#### [Prompt]
Reproduce exactly, from the data that follows, the line with "(631, 266) = (736, 265): orange", the line with "(753, 604) = (123, 372): orange", and every line that lies between them.

[Exercise inputs Boundary: Start]

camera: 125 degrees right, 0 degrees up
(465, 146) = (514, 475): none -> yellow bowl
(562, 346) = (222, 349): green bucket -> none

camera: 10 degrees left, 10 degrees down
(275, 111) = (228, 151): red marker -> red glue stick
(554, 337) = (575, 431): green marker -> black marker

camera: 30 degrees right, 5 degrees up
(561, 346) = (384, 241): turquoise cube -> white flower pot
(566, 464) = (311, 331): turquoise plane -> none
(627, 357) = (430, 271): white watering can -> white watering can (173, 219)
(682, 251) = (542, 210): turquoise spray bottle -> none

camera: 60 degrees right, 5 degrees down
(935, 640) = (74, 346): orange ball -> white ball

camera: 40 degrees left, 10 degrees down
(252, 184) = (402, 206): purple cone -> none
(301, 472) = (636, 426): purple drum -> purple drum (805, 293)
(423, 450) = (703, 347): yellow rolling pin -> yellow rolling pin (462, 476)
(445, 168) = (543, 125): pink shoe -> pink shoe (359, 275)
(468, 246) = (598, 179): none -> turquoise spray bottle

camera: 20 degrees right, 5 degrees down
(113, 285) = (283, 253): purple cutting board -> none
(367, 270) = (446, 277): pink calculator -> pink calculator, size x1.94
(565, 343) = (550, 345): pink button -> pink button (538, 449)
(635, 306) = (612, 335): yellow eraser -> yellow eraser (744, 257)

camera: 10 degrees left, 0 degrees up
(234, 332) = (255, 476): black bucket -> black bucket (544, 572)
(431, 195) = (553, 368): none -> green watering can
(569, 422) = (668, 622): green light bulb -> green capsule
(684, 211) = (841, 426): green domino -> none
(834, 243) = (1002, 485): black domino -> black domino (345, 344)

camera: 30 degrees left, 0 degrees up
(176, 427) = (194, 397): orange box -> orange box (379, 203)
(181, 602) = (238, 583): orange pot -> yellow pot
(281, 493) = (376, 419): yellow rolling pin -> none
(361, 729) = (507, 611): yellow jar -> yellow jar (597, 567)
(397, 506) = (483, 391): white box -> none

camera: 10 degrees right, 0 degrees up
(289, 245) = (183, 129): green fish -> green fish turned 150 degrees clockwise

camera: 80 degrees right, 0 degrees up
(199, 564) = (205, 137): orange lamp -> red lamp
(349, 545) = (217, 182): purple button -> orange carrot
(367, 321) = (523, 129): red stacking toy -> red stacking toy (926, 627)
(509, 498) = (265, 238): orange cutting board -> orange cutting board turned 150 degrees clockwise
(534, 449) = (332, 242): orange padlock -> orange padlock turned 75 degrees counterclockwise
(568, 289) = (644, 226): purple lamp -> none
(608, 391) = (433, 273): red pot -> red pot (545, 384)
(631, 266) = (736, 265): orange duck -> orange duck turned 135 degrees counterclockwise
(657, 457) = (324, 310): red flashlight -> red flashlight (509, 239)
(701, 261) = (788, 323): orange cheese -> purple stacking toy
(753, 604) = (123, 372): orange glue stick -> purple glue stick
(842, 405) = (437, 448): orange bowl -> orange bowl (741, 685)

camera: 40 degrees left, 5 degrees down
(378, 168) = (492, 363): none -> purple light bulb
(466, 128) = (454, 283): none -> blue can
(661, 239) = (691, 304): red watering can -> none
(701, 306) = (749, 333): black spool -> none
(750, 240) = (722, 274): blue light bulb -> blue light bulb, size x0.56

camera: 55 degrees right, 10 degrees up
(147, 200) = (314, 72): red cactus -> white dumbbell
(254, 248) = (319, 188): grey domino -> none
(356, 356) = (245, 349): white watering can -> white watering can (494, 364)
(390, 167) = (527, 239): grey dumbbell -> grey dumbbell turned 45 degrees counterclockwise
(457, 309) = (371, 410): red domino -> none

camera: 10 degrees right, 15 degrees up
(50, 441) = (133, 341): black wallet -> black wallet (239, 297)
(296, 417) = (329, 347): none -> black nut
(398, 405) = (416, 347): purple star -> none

[Exercise inputs Boundary: End]

#### [Solution]
(631, 266) = (736, 265): orange duck -> orange duck turned 135 degrees counterclockwise
(657, 457) = (324, 310): red flashlight -> red flashlight (509, 239)
(701, 261) = (788, 323): orange cheese -> purple stacking toy
(753, 604) = (123, 372): orange glue stick -> purple glue stick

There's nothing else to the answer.